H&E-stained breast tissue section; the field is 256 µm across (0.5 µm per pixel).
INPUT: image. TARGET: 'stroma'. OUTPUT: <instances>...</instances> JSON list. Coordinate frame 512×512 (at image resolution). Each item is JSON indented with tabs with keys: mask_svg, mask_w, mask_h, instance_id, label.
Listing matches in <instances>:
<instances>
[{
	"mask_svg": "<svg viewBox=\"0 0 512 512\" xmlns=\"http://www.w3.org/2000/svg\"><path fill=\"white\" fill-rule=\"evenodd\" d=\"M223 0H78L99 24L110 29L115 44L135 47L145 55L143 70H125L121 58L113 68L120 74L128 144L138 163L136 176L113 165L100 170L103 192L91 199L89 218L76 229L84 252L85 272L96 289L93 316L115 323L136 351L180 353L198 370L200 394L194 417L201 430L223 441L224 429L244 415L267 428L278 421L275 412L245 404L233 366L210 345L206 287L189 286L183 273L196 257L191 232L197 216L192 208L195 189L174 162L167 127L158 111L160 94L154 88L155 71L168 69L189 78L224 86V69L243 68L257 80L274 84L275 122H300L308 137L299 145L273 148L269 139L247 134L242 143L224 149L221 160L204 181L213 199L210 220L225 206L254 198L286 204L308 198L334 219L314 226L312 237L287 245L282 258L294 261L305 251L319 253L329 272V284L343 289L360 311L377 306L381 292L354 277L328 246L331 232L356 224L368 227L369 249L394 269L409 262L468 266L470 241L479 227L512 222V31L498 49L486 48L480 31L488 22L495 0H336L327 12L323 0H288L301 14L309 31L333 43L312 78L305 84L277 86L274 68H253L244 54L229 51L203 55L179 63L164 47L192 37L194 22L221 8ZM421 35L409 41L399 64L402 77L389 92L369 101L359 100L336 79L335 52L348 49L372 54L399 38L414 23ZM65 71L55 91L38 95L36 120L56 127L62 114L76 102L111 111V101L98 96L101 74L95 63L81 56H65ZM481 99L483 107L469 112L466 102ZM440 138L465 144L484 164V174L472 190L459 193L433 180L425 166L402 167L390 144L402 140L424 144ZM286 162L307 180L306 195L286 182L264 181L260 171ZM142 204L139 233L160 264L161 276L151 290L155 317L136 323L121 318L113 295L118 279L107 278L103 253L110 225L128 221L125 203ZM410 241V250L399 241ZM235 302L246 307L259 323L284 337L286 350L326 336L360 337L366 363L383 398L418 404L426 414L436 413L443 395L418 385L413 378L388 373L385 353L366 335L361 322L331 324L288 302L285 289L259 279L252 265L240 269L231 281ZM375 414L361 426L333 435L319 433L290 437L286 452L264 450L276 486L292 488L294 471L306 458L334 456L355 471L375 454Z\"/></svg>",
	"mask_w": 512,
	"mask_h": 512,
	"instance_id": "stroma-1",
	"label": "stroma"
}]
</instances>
# # # # # # #
__TASK DIRECTIONS__: Recopy all the lines exactly as they appear.

__EXPECTED OUTPUT__:
H&E-stained breast tissue section; the field is 256 µm across (0.5 µm per pixel).
INPUT: image. TARGET: 'stroma'. OUTPUT: <instances>...</instances> JSON list. Coordinate frame 512×512 (at image resolution). Each item is JSON indented with tabs with keys: mask_svg, mask_w, mask_h, instance_id, label.
Listing matches in <instances>:
<instances>
[{
	"mask_svg": "<svg viewBox=\"0 0 512 512\" xmlns=\"http://www.w3.org/2000/svg\"><path fill=\"white\" fill-rule=\"evenodd\" d=\"M223 0H78L99 24L110 29L115 44L135 47L145 55L143 70H125L121 58L113 68L120 74L128 144L138 163L136 176L113 165L100 170L103 192L91 199L89 218L76 229L84 252L85 272L96 289L93 316L115 323L136 351L180 353L198 370L200 394L194 417L201 430L223 441L224 429L244 415L267 428L278 421L275 412L245 404L233 366L210 345L206 287L189 286L183 273L196 257L191 232L197 216L192 208L195 189L174 162L167 127L158 111L160 94L154 88L155 71L168 69L189 78L224 86V69L243 68L257 80L274 84L275 122H300L308 137L299 145L273 148L269 139L247 134L242 143L224 149L221 160L204 181L213 199L210 220L225 206L254 198L286 204L308 198L334 219L314 226L312 237L287 245L282 258L294 261L305 251L319 253L329 272V284L343 289L360 311L377 306L381 292L354 277L328 246L331 232L356 224L368 227L369 249L394 269L409 262L468 266L470 241L479 227L512 222V31L498 49L486 48L480 31L488 22L495 0H336L327 12L323 0H288L301 14L309 31L333 43L312 78L305 84L277 86L274 68H253L244 54L229 51L203 55L179 63L164 47L192 37L194 22L221 8ZM421 35L409 41L399 64L402 77L389 92L369 101L359 100L336 79L335 52L348 49L372 54L399 38L414 23ZM65 71L55 91L38 95L36 120L56 127L62 114L76 102L111 111V101L98 96L101 74L95 63L81 56H65ZM481 99L483 107L469 112L466 102ZM440 138L465 144L484 164V174L472 190L459 193L433 180L425 166L402 167L390 144L402 140L424 144ZM286 162L307 180L306 195L286 182L264 181L260 171ZM142 204L139 233L160 264L161 276L151 290L155 317L136 323L121 318L113 295L118 279L107 278L103 253L110 225L128 221L125 203ZM410 241V250L399 241ZM235 302L246 307L259 323L284 337L286 350L326 336L360 337L366 363L383 398L418 404L426 414L436 413L443 395L418 385L413 378L388 373L385 353L366 335L361 322L331 324L288 302L285 289L259 279L252 265L240 269L231 281ZM375 414L361 426L333 435L319 433L290 437L286 452L264 450L276 486L292 488L294 471L306 458L334 456L355 471L375 454Z\"/></svg>",
	"mask_w": 512,
	"mask_h": 512,
	"instance_id": "stroma-1",
	"label": "stroma"
}]
</instances>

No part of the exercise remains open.